Exercise:
Transcribe the records below line by line, exactly as they read.

** Opening Task data block **

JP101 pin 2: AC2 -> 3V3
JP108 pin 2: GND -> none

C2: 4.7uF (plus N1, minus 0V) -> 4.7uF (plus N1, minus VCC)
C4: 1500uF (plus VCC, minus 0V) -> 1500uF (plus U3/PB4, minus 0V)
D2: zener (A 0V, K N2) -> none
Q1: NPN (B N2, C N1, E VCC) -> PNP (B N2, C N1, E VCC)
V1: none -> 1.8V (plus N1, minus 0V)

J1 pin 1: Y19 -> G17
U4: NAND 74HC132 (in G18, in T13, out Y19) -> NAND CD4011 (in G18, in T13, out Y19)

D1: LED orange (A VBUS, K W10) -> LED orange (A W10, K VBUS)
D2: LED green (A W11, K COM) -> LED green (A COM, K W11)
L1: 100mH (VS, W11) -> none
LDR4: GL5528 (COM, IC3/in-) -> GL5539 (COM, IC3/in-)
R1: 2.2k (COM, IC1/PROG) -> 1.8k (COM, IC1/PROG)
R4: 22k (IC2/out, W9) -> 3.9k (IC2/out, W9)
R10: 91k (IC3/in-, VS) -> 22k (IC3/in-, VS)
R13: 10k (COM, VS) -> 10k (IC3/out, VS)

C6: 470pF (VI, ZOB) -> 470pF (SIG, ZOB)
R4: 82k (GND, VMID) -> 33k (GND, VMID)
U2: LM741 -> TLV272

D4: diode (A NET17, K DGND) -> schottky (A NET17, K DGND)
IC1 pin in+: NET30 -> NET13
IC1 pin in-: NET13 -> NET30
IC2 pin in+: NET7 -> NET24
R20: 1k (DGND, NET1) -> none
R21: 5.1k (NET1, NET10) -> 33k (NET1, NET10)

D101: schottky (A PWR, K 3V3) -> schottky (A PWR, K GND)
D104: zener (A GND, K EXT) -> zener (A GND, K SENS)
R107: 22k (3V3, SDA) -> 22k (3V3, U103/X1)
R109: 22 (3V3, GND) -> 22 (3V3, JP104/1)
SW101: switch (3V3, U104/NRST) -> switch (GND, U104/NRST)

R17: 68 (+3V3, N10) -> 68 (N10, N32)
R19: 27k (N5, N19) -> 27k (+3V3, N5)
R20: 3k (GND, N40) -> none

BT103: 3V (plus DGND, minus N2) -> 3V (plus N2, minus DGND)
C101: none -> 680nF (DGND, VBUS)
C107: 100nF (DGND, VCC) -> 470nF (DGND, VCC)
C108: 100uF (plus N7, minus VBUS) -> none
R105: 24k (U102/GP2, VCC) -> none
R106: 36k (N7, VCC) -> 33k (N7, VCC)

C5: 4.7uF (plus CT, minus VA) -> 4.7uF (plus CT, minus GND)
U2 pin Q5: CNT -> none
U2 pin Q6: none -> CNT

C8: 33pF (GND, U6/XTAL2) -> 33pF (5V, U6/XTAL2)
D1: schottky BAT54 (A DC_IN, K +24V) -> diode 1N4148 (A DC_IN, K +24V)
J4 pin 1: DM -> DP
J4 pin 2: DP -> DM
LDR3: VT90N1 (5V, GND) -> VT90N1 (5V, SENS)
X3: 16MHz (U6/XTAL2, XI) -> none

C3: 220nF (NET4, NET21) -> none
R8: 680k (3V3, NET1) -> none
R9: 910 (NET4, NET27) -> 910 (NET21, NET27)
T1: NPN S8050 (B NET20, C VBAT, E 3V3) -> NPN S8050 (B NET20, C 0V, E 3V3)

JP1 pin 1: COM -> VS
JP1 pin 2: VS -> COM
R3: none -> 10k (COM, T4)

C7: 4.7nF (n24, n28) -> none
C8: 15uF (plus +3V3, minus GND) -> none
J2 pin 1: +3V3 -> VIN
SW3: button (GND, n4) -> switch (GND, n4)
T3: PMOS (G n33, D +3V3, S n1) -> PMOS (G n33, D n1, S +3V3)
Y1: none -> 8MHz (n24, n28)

** Closing Task data block **

Solution to the problem:
JP101 pin 2: AC2 -> 3V3
JP108 pin 2: GND -> none

C2: 4.7uF (plus N1, minus 0V) -> 4.7uF (plus N1, minus VCC)
C4: 1500uF (plus VCC, minus 0V) -> 1500uF (plus U3/PB4, minus 0V)
D2: zener (A 0V, K N2) -> none
Q1: NPN (B N2, C N1, E VCC) -> PNP (B N2, C N1, E VCC)
V1: none -> 1.8V (plus N1, minus 0V)

J1 pin 1: Y19 -> G17
U4: NAND 74HC132 (in G18, in T13, out Y19) -> NAND CD4011 (in G18, in T13, out Y19)

D1: LED orange (A VBUS, K W10) -> LED orange (A W10, K VBUS)
D2: LED green (A W11, K COM) -> LED green (A COM, K W11)
L1: 100mH (VS, W11) -> none
LDR4: GL5528 (COM, IC3/in-) -> GL5539 (COM, IC3/in-)
R1: 2.2k (COM, IC1/PROG) -> 1.8k (COM, IC1/PROG)
R4: 22k (IC2/out, W9) -> 3.9k (IC2/out, W9)
R10: 91k (IC3/in-, VS) -> 22k (IC3/in-, VS)
R13: 10k (COM, VS) -> 10k (IC3/out, VS)

C6: 470pF (VI, ZOB) -> 470pF (SIG, ZOB)
R4: 82k (GND, VMID) -> 33k (GND, VMID)
U2: LM741 -> TLV272

D4: diode (A NET17, K DGND) -> schottky (A NET17, K DGND)
IC1 pin in+: NET30 -> NET13
IC1 pin in-: NET13 -> NET30
IC2 pin in+: NET7 -> NET24
R20: 1k (DGND, NET1) -> none
R21: 5.1k (NET1, NET10) -> 33k (NET1, NET10)

D101: schottky (A PWR, K 3V3) -> schottky (A PWR, K GND)
D104: zener (A GND, K EXT) -> zener (A GND, K SENS)
R107: 22k (3V3, SDA) -> 22k (3V3, U103/X1)
R109: 22 (3V3, GND) -> 22 (3V3, JP104/1)
SW101: switch (3V3, U104/NRST) -> switch (GND, U104/NRST)

R17: 68 (+3V3, N10) -> 68 (N10, N32)
R19: 27k (N5, N19) -> 27k (+3V3, N5)
R20: 3k (GND, N40) -> none

BT103: 3V (plus DGND, minus N2) -> 3V (plus N2, minus DGND)
C101: none -> 680nF (DGND, VBUS)
C107: 100nF (DGND, VCC) -> 470nF (DGND, VCC)
C108: 100uF (plus N7, minus VBUS) -> none
R105: 24k (U102/GP2, VCC) -> none
R106: 36k (N7, VCC) -> 33k (N7, VCC)

C5: 4.7uF (plus CT, minus VA) -> 4.7uF (plus CT, minus GND)
U2 pin Q5: CNT -> none
U2 pin Q6: none -> CNT

C8: 33pF (GND, U6/XTAL2) -> 33pF (5V, U6/XTAL2)
D1: schottky BAT54 (A DC_IN, K +24V) -> diode 1N4148 (A DC_IN, K +24V)
J4 pin 1: DM -> DP
J4 pin 2: DP -> DM
LDR3: VT90N1 (5V, GND) -> VT90N1 (5V, SENS)
X3: 16MHz (U6/XTAL2, XI) -> none

C3: 220nF (NET4, NET21) -> none
R8: 680k (3V3, NET1) -> none
R9: 910 (NET4, NET27) -> 910 (NET21, NET27)
T1: NPN S8050 (B NET20, C VBAT, E 3V3) -> NPN S8050 (B NET20, C 0V, E 3V3)

JP1 pin 1: COM -> VS
JP1 pin 2: VS -> COM
R3: none -> 10k (COM, T4)

C7: 4.7nF (n24, n28) -> none
C8: 15uF (plus +3V3, minus GND) -> none
J2 pin 1: +3V3 -> VIN
SW3: button (GND, n4) -> switch (GND, n4)
T3: PMOS (G n33, D +3V3, S n1) -> PMOS (G n33, D n1, S +3V3)
Y1: none -> 8MHz (n24, n28)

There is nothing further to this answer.